Task description: In the records below, find the line with "building: [170,476,290,569] -> none" and repeat it and every line after it, exactly, without any pictures.

Input for this task:
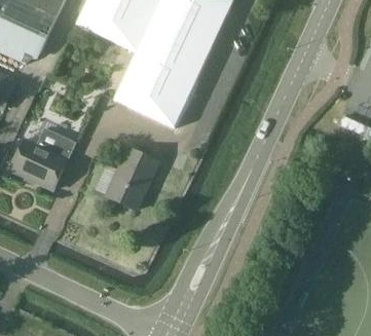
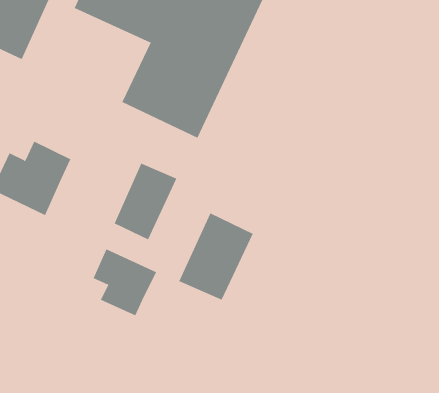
building: none -> [179,213,253,300]
building: none -> [93,249,157,316]

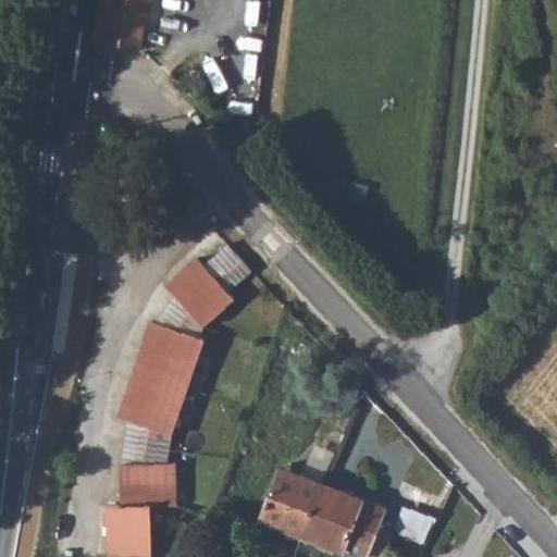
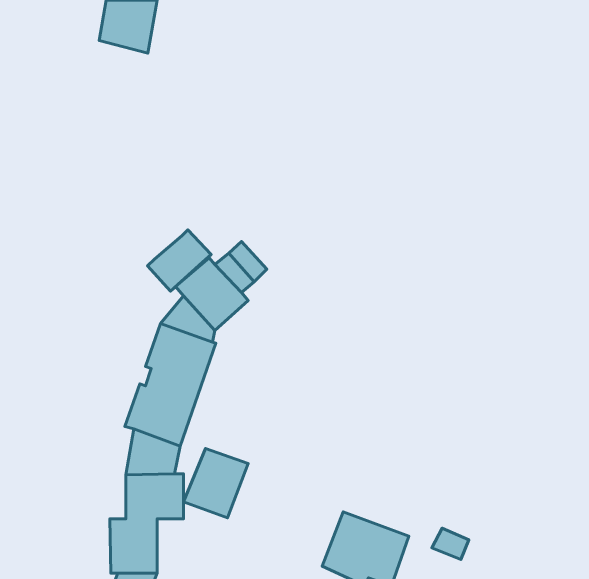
building: none -> [147,230,211,291]
building: [263,479,324,544] -> [184,449,248,518]

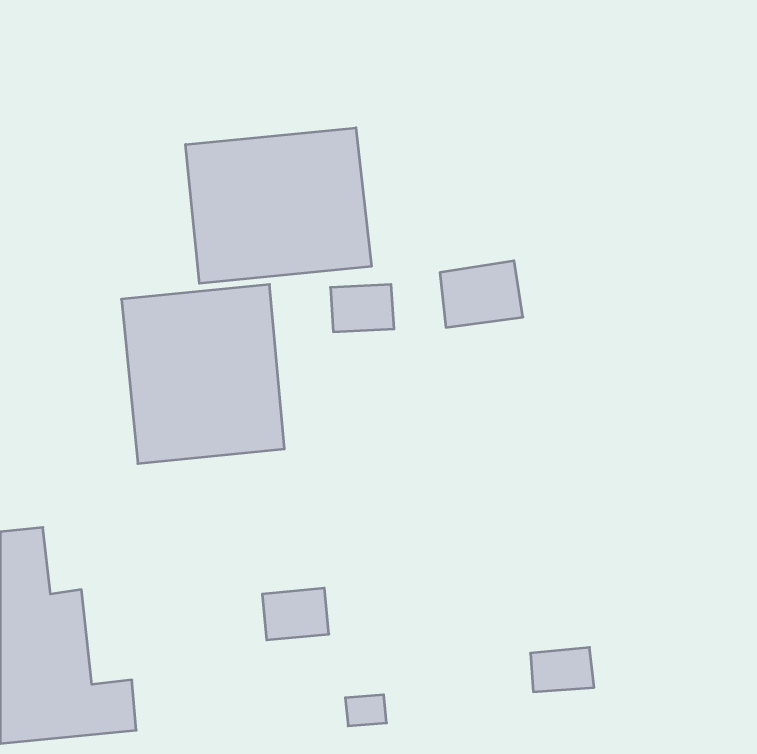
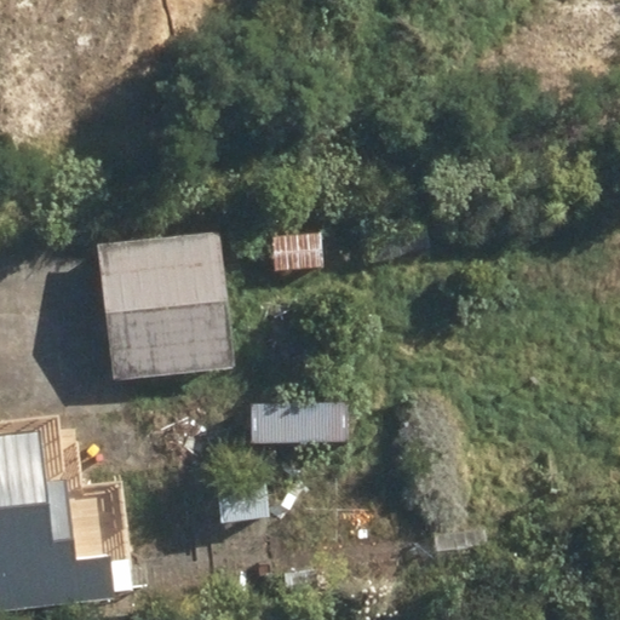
building: [186,128,371,283] -> none

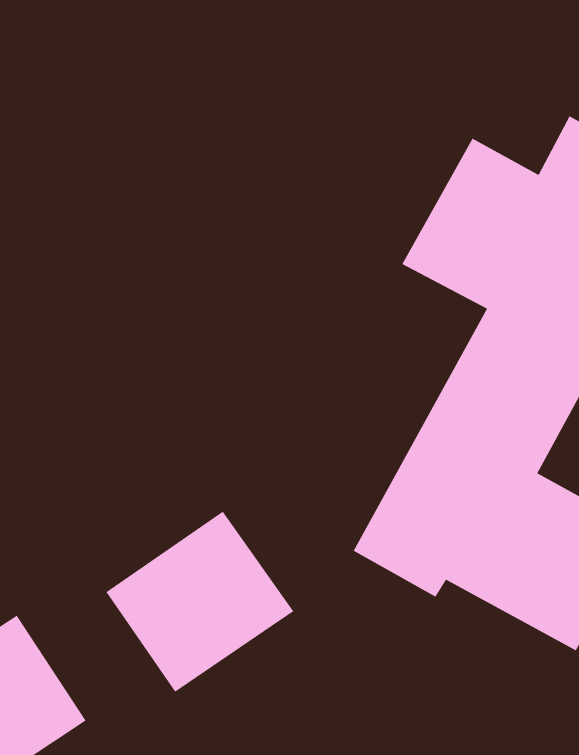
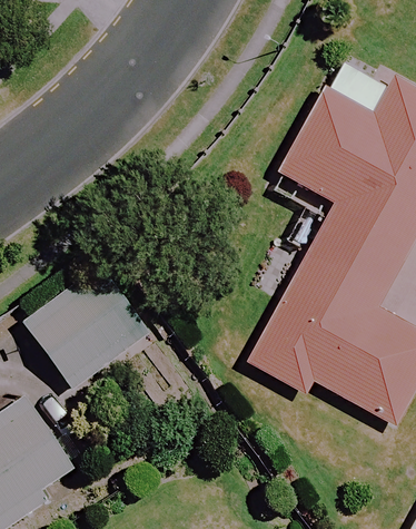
building: [106,511,294,692] -> [29,271,150,388]

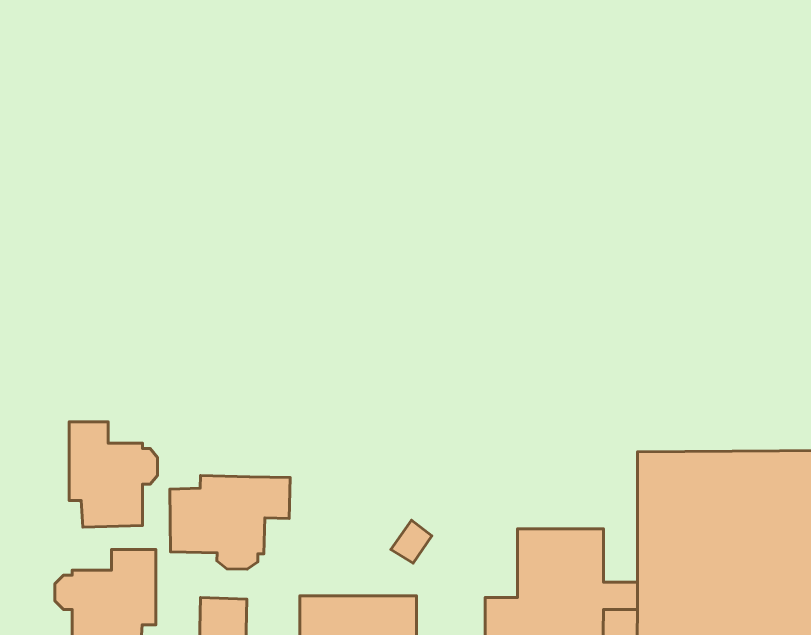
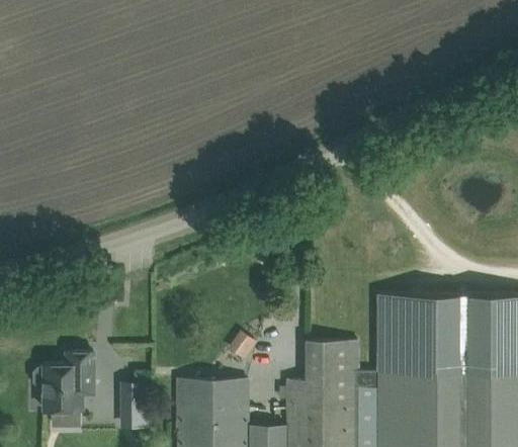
building: [69,422,158,527] -> none
building: [170,476,290,569] -> none

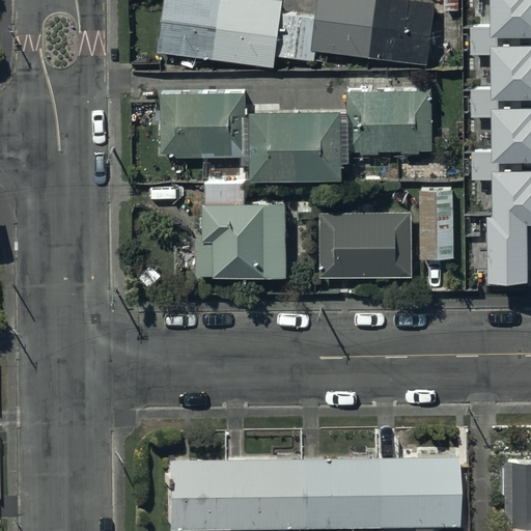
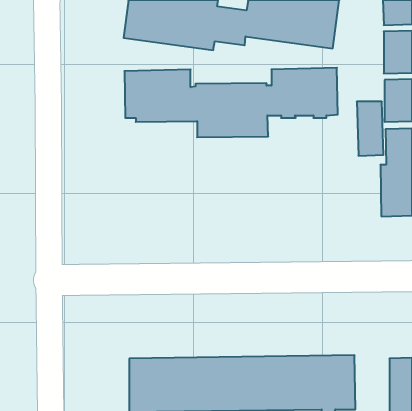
building: [420,189,454,258] -> [357,102,383,156]
building: [196,201,287,276] -> none
building: [320,213,413,277] -> none

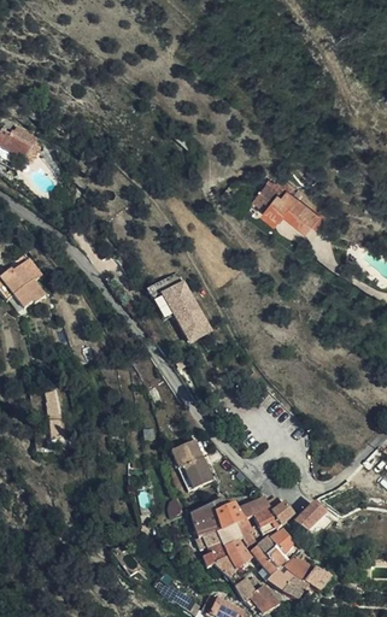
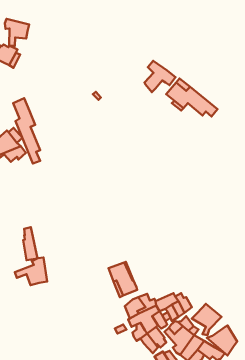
building: none -> [5,19,29,46]
building: none -> [145,61,175,92]
building: none -> [13,98,40,163]
building: [145,278,211,348] -> none
building: none -> [15,258,47,285]
building: none -> [207,326,237,356]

Completed task:
building: [170,476,290,569] -> none

building: [420,189,454,258] -> [357,102,383,156]
building: [196,201,287,276] -> none
building: [320,213,413,277] -> none

building: none -> [5,19,29,46]
building: none -> [145,61,175,92]
building: none -> [13,98,40,163]
building: [145,278,211,348] -> none
building: none -> [15,258,47,285]
building: none -> [207,326,237,356]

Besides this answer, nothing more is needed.